[Provided records — start]

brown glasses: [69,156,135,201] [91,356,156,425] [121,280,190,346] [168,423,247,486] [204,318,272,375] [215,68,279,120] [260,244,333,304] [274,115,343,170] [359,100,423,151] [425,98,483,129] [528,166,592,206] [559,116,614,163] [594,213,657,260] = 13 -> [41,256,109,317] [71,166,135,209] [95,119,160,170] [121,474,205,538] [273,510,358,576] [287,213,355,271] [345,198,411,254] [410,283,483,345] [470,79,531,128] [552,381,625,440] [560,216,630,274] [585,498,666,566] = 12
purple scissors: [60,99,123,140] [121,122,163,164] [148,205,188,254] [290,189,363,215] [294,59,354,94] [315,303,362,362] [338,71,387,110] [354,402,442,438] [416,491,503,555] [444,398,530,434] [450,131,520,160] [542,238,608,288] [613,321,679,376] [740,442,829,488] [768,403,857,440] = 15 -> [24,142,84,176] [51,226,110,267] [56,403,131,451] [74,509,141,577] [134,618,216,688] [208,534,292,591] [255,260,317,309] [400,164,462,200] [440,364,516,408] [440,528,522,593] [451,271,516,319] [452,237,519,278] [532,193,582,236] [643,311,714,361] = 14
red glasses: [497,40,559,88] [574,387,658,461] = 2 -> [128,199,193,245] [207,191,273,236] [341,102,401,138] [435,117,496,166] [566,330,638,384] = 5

[Provided records — finish]
[Provided records — start]

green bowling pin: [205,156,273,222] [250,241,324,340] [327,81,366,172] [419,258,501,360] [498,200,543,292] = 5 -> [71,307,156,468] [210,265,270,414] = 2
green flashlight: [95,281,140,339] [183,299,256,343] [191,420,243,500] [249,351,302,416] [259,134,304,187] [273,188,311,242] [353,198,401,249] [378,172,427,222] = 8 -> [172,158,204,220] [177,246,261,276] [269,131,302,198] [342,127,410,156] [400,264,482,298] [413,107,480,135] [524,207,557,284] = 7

[Provided records — finish]

The answer is the lines above between the line holding "green bowling pin: [205,156,273,222]" and the line holding "green flashlight: [95,281,140,339]", inclusive, each written out exactly, and no others.

green bowling pin: [205,156,273,222] [250,241,324,340] [327,81,366,172] [419,258,501,360] [498,200,543,292] = 5 -> [71,307,156,468] [210,265,270,414] = 2
green flashlight: [95,281,140,339] [183,299,256,343] [191,420,243,500] [249,351,302,416] [259,134,304,187] [273,188,311,242] [353,198,401,249] [378,172,427,222] = 8 -> [172,158,204,220] [177,246,261,276] [269,131,302,198] [342,127,410,156] [400,264,482,298] [413,107,480,135] [524,207,557,284] = 7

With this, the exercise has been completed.